*** TASK INPUTS ***
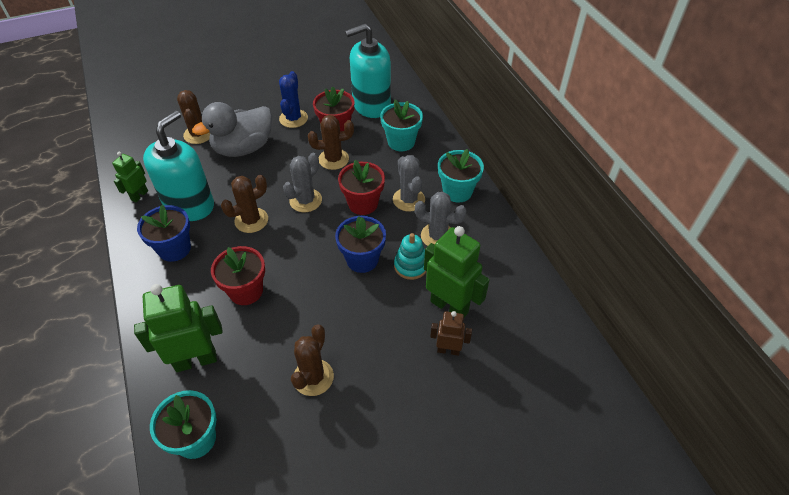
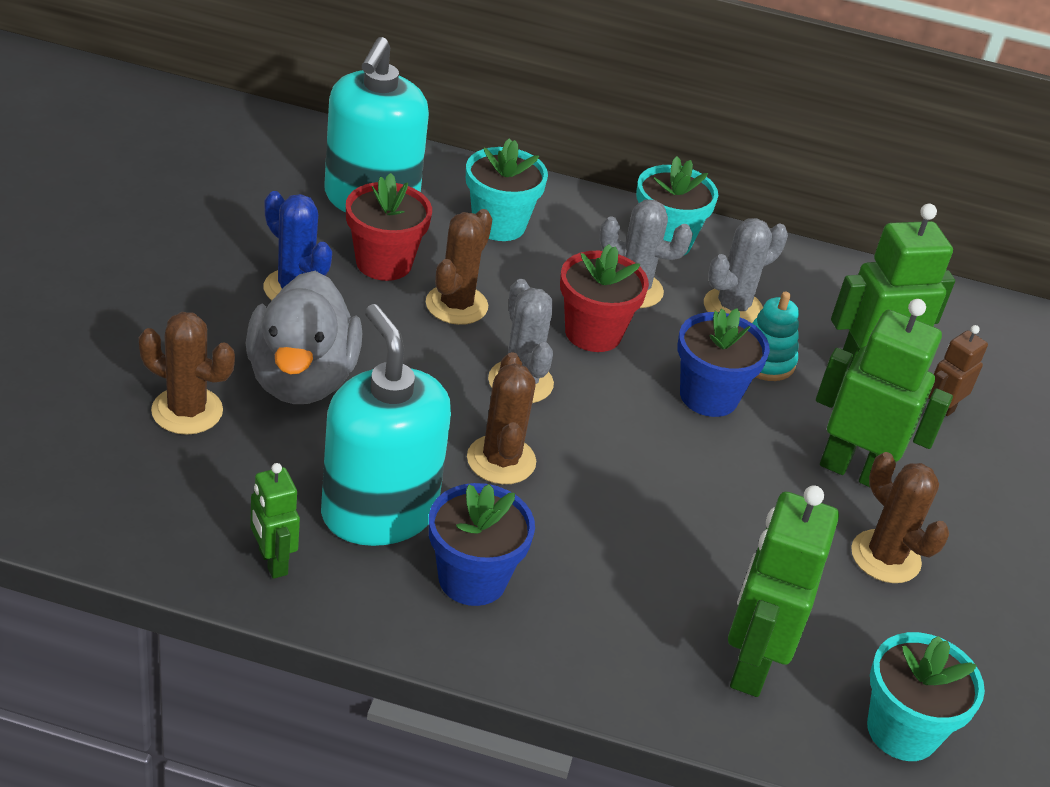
camera: 60 degrees left, 10 degrees down
(246, 291) = (656, 543): red flower pot -> none
(365, 336) = (854, 471): none -> green robot

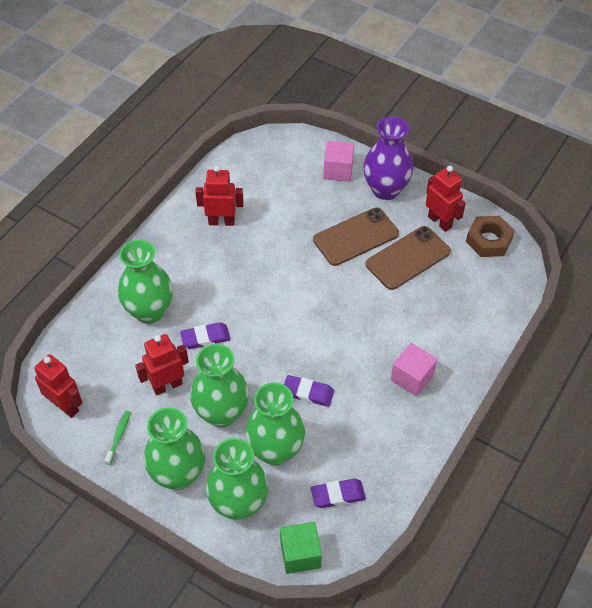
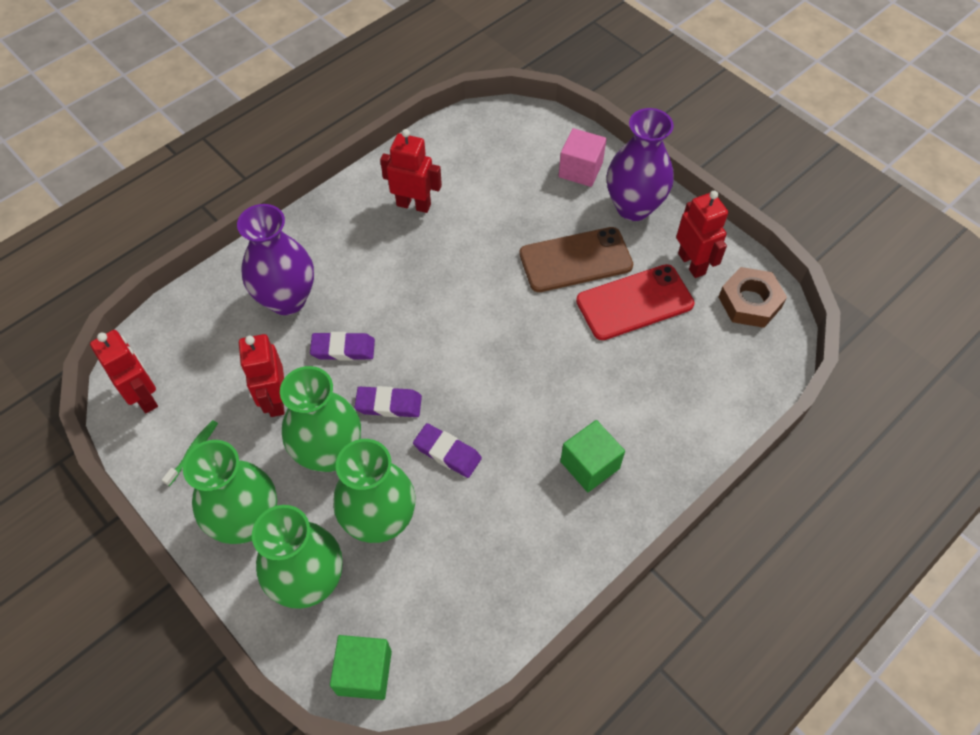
camera: 15 degrees right, 5 degrees up
(149, 311) = (287, 299): green vase -> purple vase
(167, 385) = (275, 400): red robot -> red robot turned 90 degrees counterclockwise
(338, 495) = (440, 603): purple eraser -> purple eraser (388, 404)
(408, 258) = (634, 302): brown phone -> red phone
(412, 377) = (590, 465): pink cube -> green cube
*** End of TASK INPUTS ***
**ACTIVITY:**
An exact copy of the listing above, minus its pictures, is what is needed here.

**ANSWER TO THIS EXERCISE:**
camera: 60 degrees left, 10 degrees down
(246, 291) = (656, 543): red flower pot -> none
(365, 336) = (854, 471): none -> green robot

camera: 15 degrees right, 5 degrees up
(149, 311) = (287, 299): green vase -> purple vase
(167, 385) = (275, 400): red robot -> red robot turned 90 degrees counterclockwise
(338, 495) = (440, 603): purple eraser -> purple eraser (388, 404)
(408, 258) = (634, 302): brown phone -> red phone
(412, 377) = (590, 465): pink cube -> green cube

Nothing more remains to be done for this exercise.